▶ _Available records_
*** Begin section ***

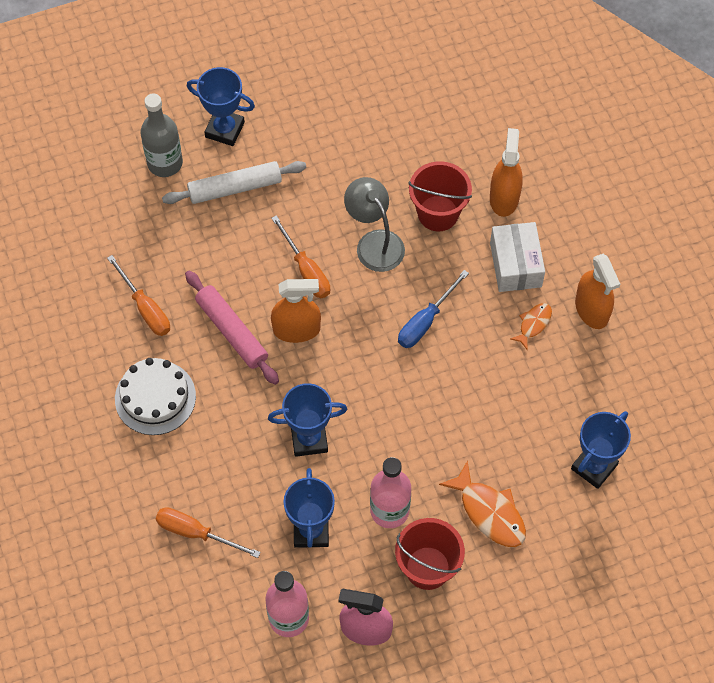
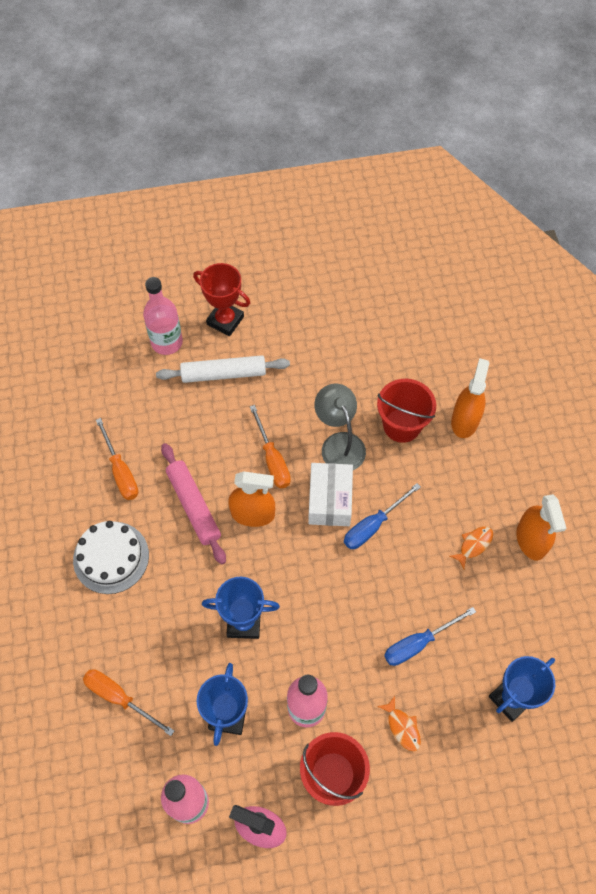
camera: 10 degrees right, 0 degrees up
(165, 163) = (167, 342): grey bottle -> pink bottle
(225, 130) = (225, 320): blue trophy -> red trophy
(489, 512) = (402, 727): orange fish -> orange fish, size x0.57
(492, 430) = (418, 643): none -> blue screwdriver
(515, 265) = (465, 485): white box -> white box (330, 500)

*** End section ***

▶ _Exercise aim_
Output the records verbatim, every one of them, and keep the pictures out.

▶ _Completed task_
camera: 10 degrees right, 0 degrees up
(165, 163) = (167, 342): grey bottle -> pink bottle
(225, 130) = (225, 320): blue trophy -> red trophy
(489, 512) = (402, 727): orange fish -> orange fish, size x0.57
(492, 430) = (418, 643): none -> blue screwdriver
(515, 265) = (465, 485): white box -> white box (330, 500)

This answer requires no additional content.